TASK TO CARRY OUT – For the entries that follow, produce an exact copy with no pictures in it.

** Opening RECORDS block **

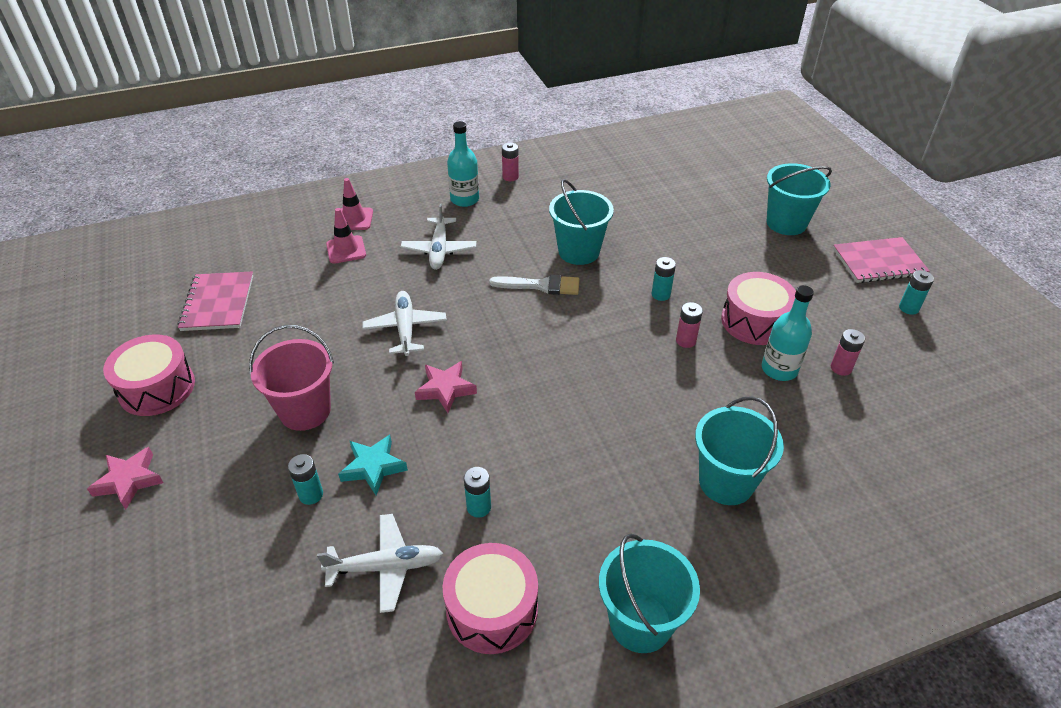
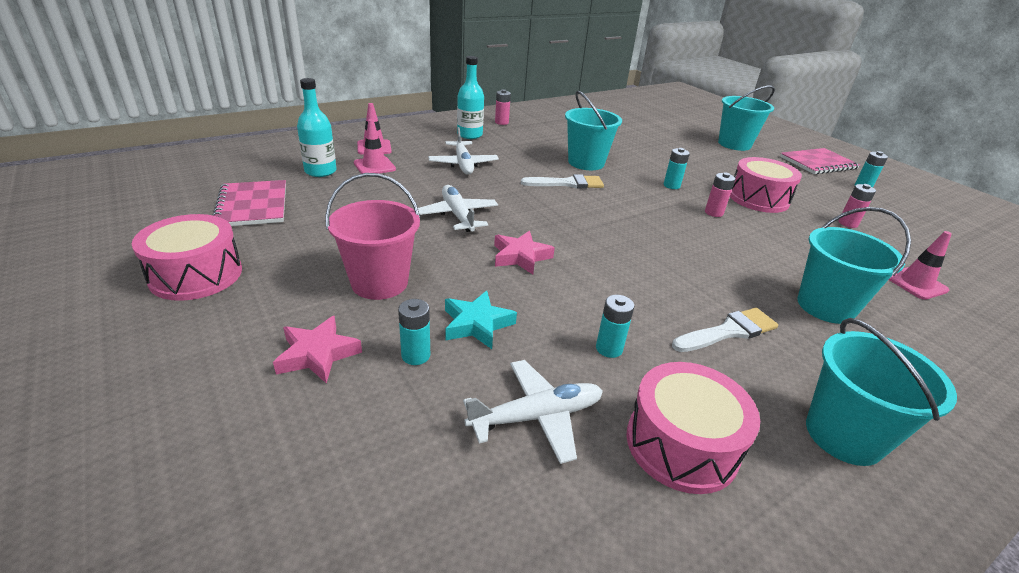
camera: 15 degrees left, 10 degrees down
(129, 481) = (175, 364): pink star -> pink star (317, 354)
(603, 501) = (728, 331): none -> white brush
(779, 369) = (802, 227): turquoise bottle -> turquoise bottle (320, 171)
(855, 463) = (915, 283): none -> pink traffic cone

** Closing RECORDS block **

RESPONSE TO THIS TASK –
camera: 15 degrees left, 10 degrees down
(129, 481) = (175, 364): pink star -> pink star (317, 354)
(603, 501) = (728, 331): none -> white brush
(779, 369) = (802, 227): turquoise bottle -> turquoise bottle (320, 171)
(855, 463) = (915, 283): none -> pink traffic cone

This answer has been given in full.